**YOUR ASSIGNMENT**.
Send back the records in full, character for character.

**DATA SUPPLIED**.
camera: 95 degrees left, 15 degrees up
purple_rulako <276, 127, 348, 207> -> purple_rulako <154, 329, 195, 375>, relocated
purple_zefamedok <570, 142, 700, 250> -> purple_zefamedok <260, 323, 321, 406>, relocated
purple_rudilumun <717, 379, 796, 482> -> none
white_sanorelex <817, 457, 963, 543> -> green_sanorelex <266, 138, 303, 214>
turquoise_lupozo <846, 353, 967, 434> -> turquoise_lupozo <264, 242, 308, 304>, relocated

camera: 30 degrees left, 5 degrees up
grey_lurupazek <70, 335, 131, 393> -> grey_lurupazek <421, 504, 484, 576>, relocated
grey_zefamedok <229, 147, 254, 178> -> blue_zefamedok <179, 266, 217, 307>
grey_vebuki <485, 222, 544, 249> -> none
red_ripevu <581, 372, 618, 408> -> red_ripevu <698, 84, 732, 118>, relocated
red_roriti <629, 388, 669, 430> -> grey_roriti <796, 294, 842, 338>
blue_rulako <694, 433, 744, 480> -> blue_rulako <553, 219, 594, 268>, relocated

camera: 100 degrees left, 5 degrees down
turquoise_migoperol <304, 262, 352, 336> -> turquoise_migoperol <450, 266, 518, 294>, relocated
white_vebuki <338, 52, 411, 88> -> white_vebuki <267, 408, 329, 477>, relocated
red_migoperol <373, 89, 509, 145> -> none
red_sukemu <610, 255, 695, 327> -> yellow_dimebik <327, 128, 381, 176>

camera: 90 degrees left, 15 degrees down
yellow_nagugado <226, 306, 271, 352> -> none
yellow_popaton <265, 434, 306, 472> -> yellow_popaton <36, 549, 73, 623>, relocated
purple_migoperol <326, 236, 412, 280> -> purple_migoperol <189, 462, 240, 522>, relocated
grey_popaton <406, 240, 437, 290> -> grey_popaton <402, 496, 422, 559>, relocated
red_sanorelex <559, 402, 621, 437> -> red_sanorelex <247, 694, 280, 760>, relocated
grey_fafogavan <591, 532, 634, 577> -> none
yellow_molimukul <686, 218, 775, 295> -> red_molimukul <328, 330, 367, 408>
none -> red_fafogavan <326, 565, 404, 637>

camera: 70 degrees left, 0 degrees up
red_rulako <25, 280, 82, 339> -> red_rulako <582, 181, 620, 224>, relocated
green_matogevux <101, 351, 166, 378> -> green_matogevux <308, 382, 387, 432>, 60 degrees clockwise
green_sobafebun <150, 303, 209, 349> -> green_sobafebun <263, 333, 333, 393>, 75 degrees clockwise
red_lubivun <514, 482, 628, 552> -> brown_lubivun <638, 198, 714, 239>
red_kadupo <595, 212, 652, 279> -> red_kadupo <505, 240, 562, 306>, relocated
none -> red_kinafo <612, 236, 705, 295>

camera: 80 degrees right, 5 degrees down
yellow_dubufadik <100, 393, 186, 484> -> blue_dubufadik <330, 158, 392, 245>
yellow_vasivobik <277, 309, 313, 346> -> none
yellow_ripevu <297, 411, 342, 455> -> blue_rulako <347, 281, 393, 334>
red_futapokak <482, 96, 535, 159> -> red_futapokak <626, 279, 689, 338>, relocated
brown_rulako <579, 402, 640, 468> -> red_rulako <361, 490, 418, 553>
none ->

**PROBLEM SOLUTION**.
camera: 95 degrees left, 15 degrees up
purple_rulako <276, 127, 348, 207> -> purple_rulako <154, 329, 195, 375>, relocated
purple_zefamedok <570, 142, 700, 250> -> purple_zefamedok <260, 323, 321, 406>, relocated
purple_rudilumun <717, 379, 796, 482> -> none
white_sanorelex <817, 457, 963, 543> -> green_sanorelex <266, 138, 303, 214>
turquoise_lupozo <846, 353, 967, 434> -> turquoise_lupozo <264, 242, 308, 304>, relocated

camera: 30 degrees left, 5 degrees up
grey_lurupazek <70, 335, 131, 393> -> grey_lurupazek <421, 504, 484, 576>, relocated
grey_zefamedok <229, 147, 254, 178> -> blue_zefamedok <179, 266, 217, 307>
grey_vebuki <485, 222, 544, 249> -> none
red_ripevu <581, 372, 618, 408> -> red_ripevu <698, 84, 732, 118>, relocated
red_roriti <629, 388, 669, 430> -> grey_roriti <796, 294, 842, 338>
blue_rulako <694, 433, 744, 480> -> blue_rulako <553, 219, 594, 268>, relocated

camera: 100 degrees left, 5 degrees down
turquoise_migoperol <304, 262, 352, 336> -> turquoise_migoperol <450, 266, 518, 294>, relocated
white_vebuki <338, 52, 411, 88> -> white_vebuki <267, 408, 329, 477>, relocated
red_migoperol <373, 89, 509, 145> -> none
red_sukemu <610, 255, 695, 327> -> yellow_dimebik <327, 128, 381, 176>

camera: 90 degrees left, 15 degrees down
yellow_nagugado <226, 306, 271, 352> -> none
yellow_popaton <265, 434, 306, 472> -> yellow_popaton <36, 549, 73, 623>, relocated
purple_migoperol <326, 236, 412, 280> -> purple_migoperol <189, 462, 240, 522>, relocated
grey_popaton <406, 240, 437, 290> -> grey_popaton <402, 496, 422, 559>, relocated
red_sanorelex <559, 402, 621, 437> -> red_sanorelex <247, 694, 280, 760>, relocated
grey_fafogavan <591, 532, 634, 577> -> none
yellow_molimukul <686, 218, 775, 295> -> red_molimukul <328, 330, 367, 408>
none -> red_fafogavan <326, 565, 404, 637>

camera: 70 degrees left, 0 degrees up
red_rulako <25, 280, 82, 339> -> red_rulako <582, 181, 620, 224>, relocated
green_matogevux <101, 351, 166, 378> -> green_matogevux <308, 382, 387, 432>, 60 degrees clockwise
green_sobafebun <150, 303, 209, 349> -> green_sobafebun <263, 333, 333, 393>, 75 degrees clockwise
red_lubivun <514, 482, 628, 552> -> brown_lubivun <638, 198, 714, 239>
red_kadupo <595, 212, 652, 279> -> red_kadupo <505, 240, 562, 306>, relocated
none -> red_kinafo <612, 236, 705, 295>

camera: 80 degrees right, 5 degrees down
yellow_dubufadik <100, 393, 186, 484> -> blue_dubufadik <330, 158, 392, 245>
yellow_vasivobik <277, 309, 313, 346> -> none
yellow_ripevu <297, 411, 342, 455> -> blue_rulako <347, 281, 393, 334>
red_futapokak <482, 96, 535, 159> -> red_futapokak <626, 279, 689, 338>, relocated
brown_rulako <579, 402, 640, 468> -> red_rulako <361, 490, 418, 553>
none ->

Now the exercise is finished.